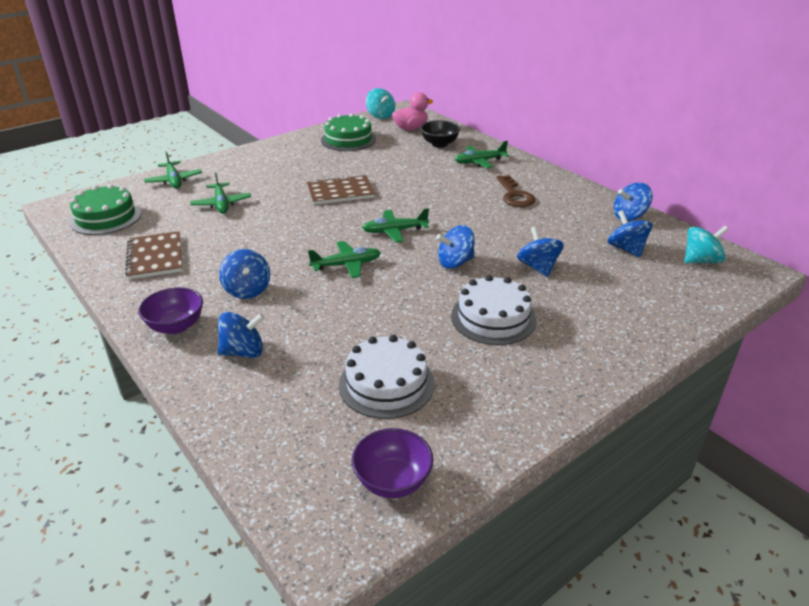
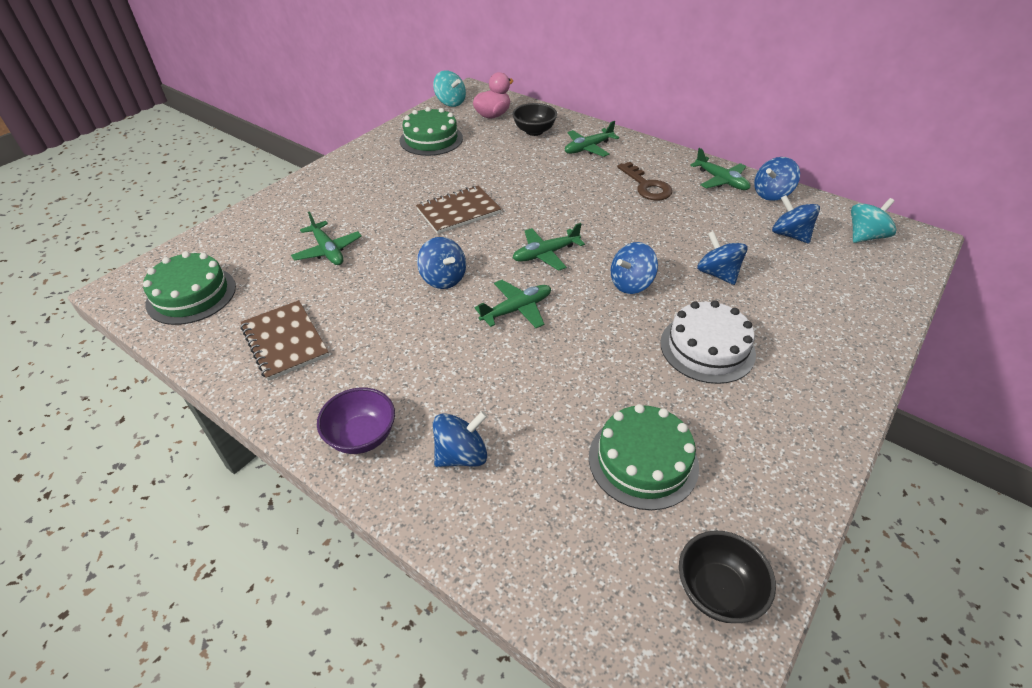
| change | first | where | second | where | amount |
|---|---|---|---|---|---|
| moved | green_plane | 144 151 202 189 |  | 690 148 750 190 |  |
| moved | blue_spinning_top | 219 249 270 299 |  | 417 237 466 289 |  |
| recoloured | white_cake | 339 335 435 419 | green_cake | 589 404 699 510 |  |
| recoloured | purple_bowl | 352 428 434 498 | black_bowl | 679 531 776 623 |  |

Your assignment
Word for word, reproduce the listing above; no image should be carried over.

Response for this exercise
| change | first | where | second | where | amount |
|---|---|---|---|---|---|
| moved | green_plane | 144 151 202 189 |  | 690 148 750 190 |  |
| moved | blue_spinning_top | 219 249 270 299 |  | 417 237 466 289 |  |
| recoloured | white_cake | 339 335 435 419 | green_cake | 589 404 699 510 |  |
| recoloured | purple_bowl | 352 428 434 498 | black_bowl | 679 531 776 623 |  |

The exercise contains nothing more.